> _Requirement_
Wherever an image appears in the records, exclude it, and reproduce everything else exactly.

> _Material for this exercise_
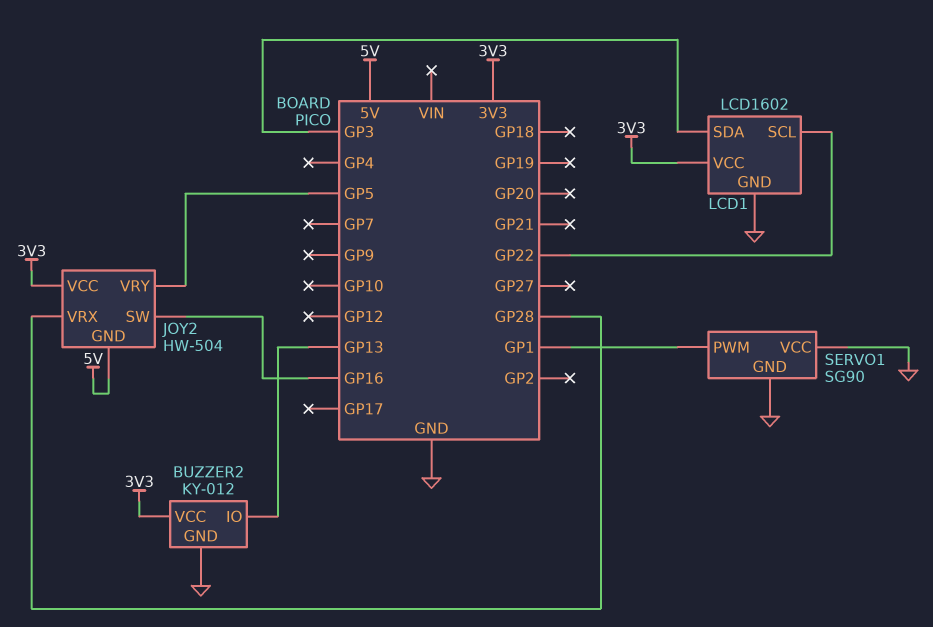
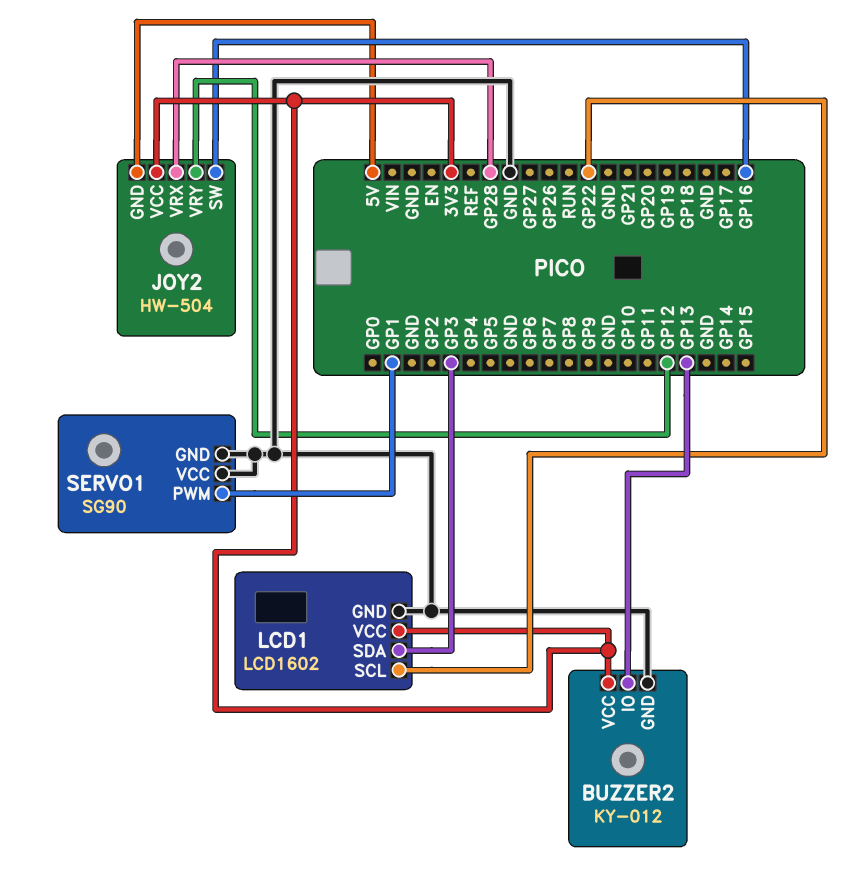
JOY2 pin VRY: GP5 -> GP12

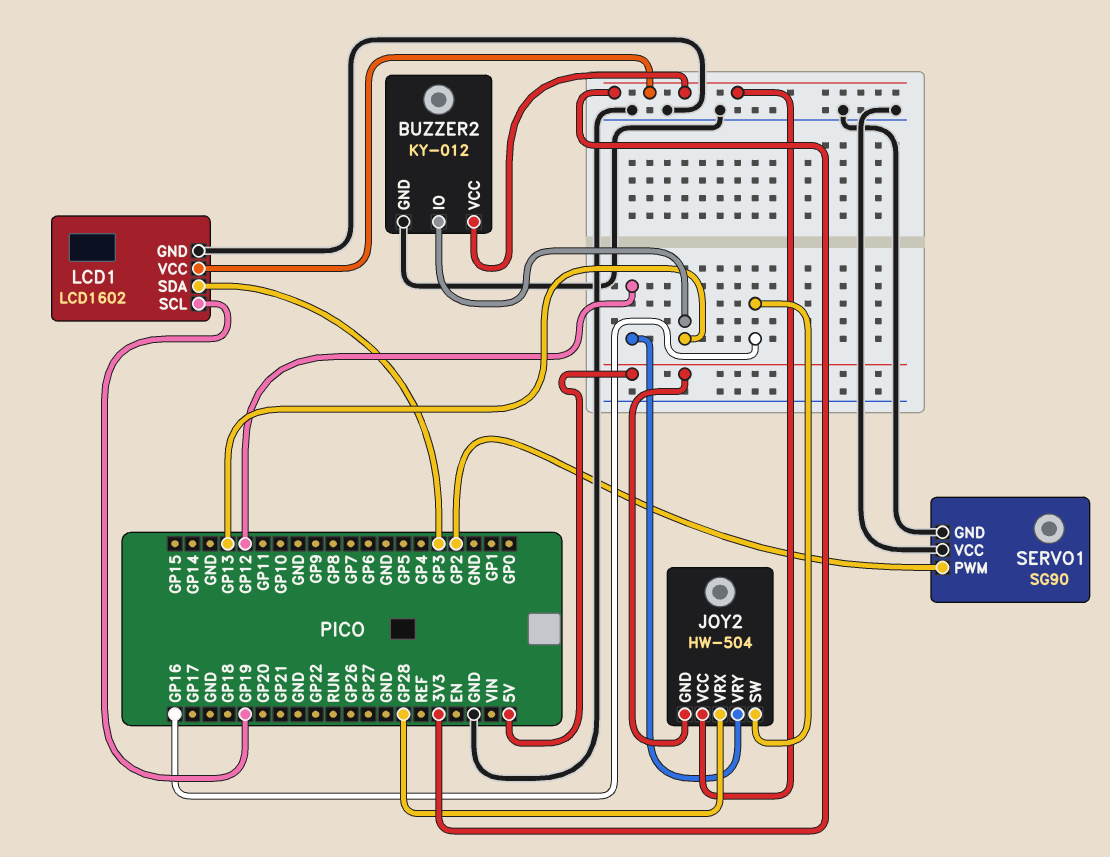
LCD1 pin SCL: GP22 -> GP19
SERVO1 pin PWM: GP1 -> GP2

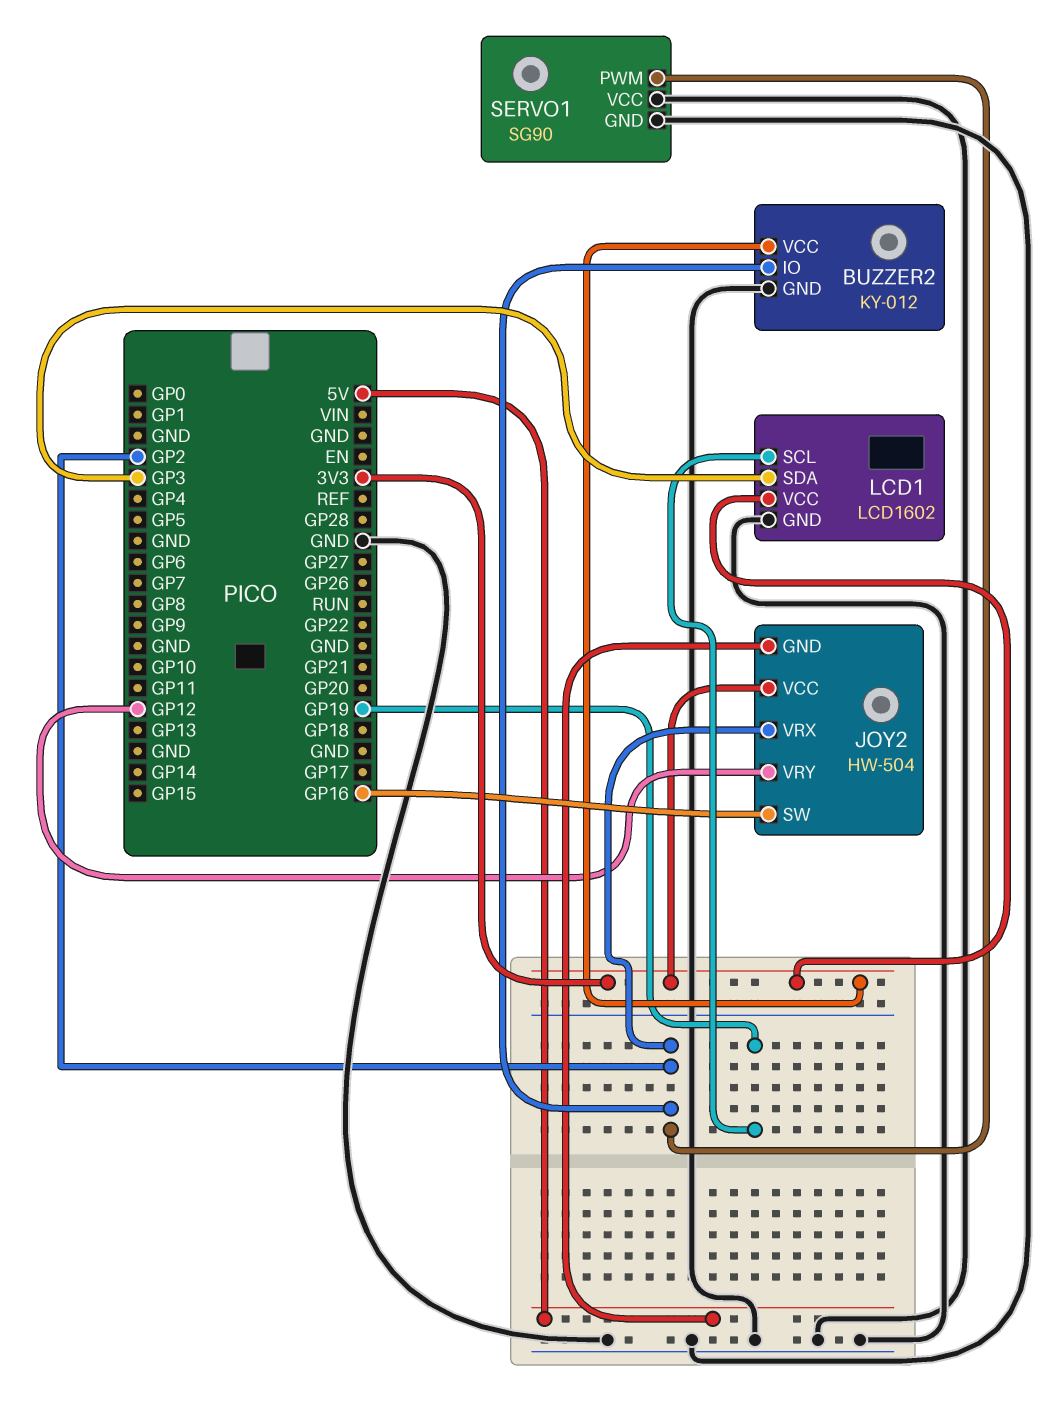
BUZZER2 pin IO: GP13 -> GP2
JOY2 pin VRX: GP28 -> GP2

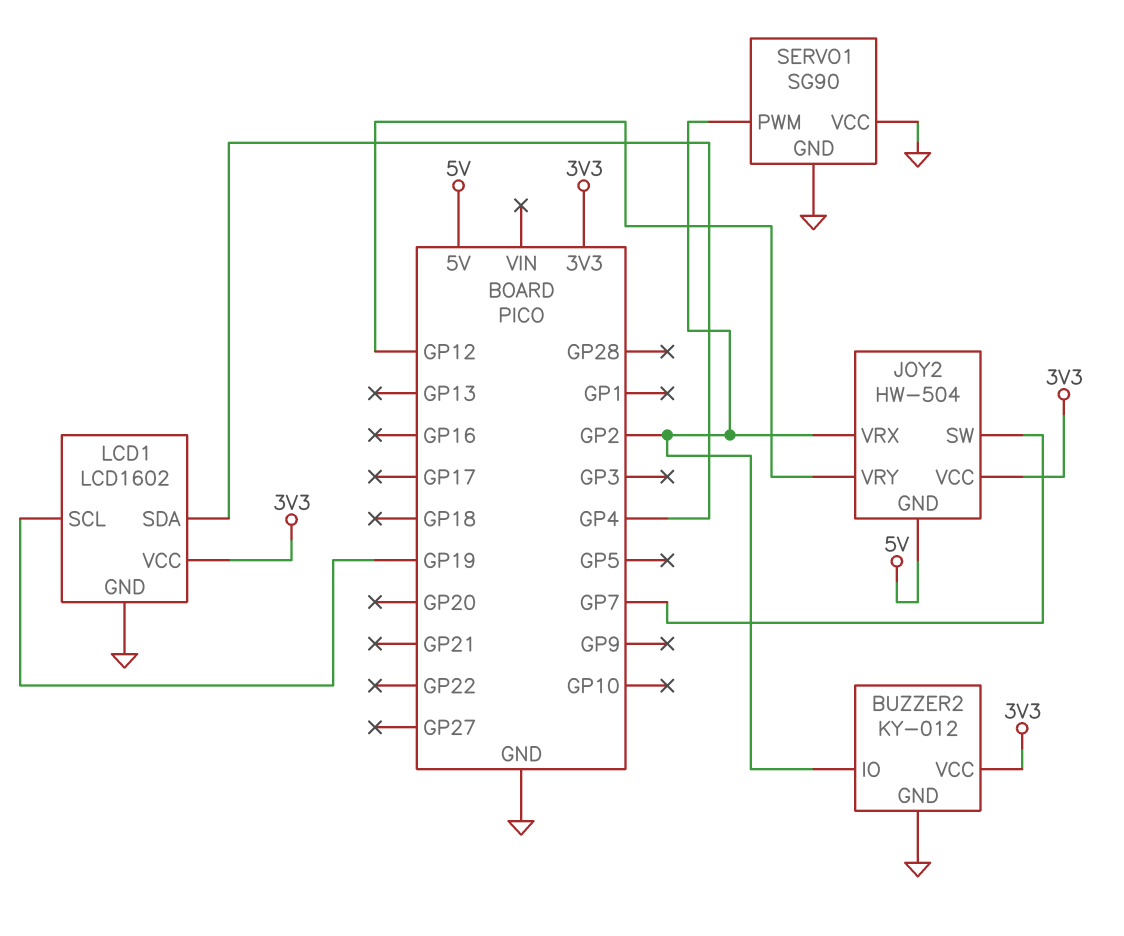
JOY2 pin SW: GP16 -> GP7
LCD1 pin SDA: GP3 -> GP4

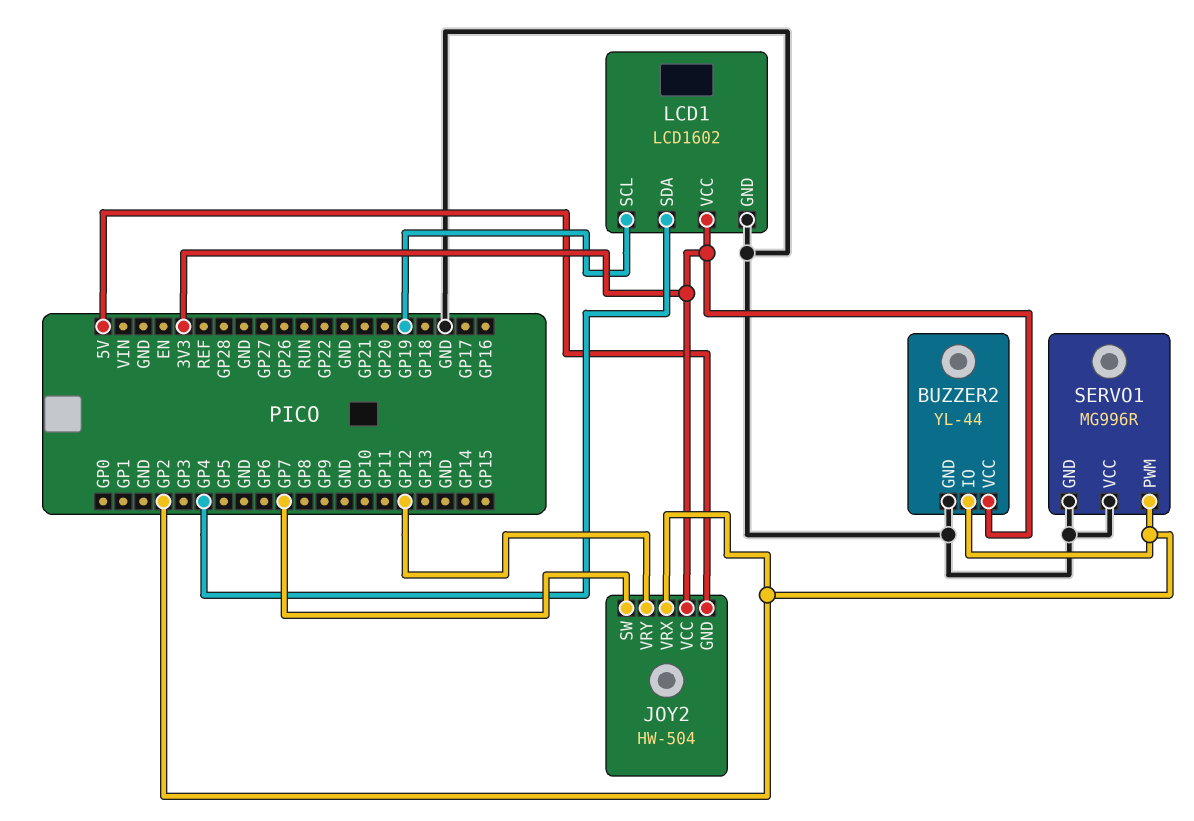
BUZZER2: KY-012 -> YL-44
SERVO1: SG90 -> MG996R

> _Output_
JOY2 pin VRY: GP5 -> GP12

LCD1 pin SCL: GP22 -> GP19
SERVO1 pin PWM: GP1 -> GP2

BUZZER2 pin IO: GP13 -> GP2
JOY2 pin VRX: GP28 -> GP2

JOY2 pin SW: GP16 -> GP7
LCD1 pin SDA: GP3 -> GP4

BUZZER2: KY-012 -> YL-44
SERVO1: SG90 -> MG996R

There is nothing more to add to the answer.